### Stored data
════════

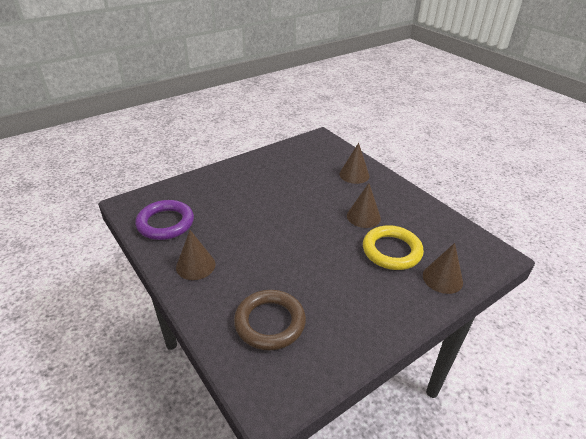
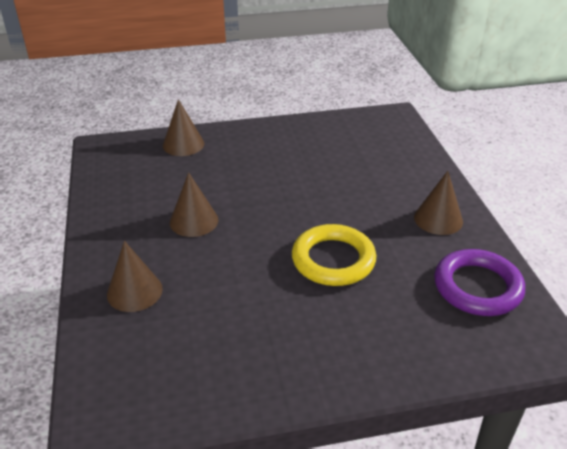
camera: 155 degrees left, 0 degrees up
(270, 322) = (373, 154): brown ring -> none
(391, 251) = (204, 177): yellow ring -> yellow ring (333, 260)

════════

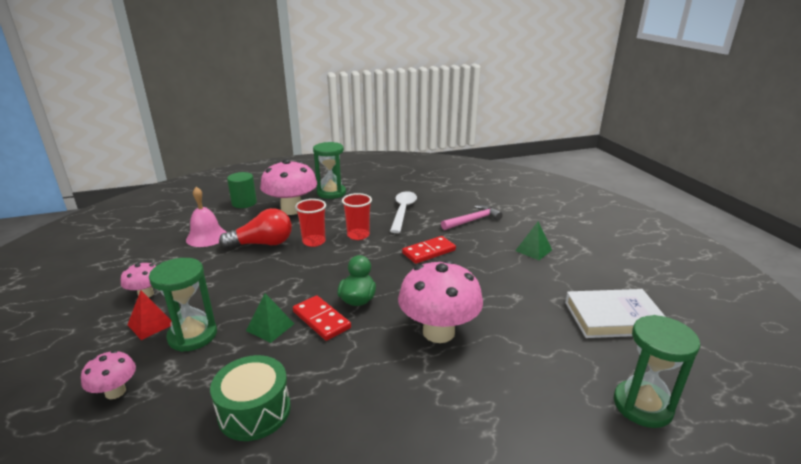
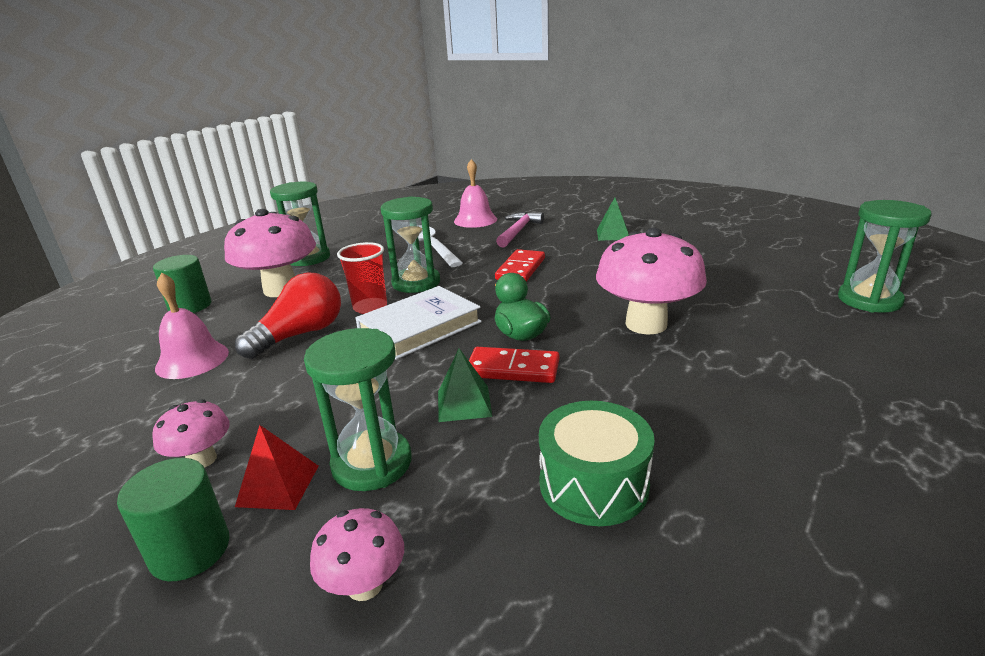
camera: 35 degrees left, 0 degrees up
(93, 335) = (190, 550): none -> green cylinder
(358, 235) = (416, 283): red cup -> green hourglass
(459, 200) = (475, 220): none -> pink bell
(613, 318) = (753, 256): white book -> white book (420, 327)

════════

### To do
Look above for the line with "(459, 200) = (475, 220): none -> pink bell" and the line with "(613, 318) = (753, 256): white". Write out those two lines and all the lines between them, exactly, and no others.

### Response to this exercise
(459, 200) = (475, 220): none -> pink bell
(613, 318) = (753, 256): white book -> white book (420, 327)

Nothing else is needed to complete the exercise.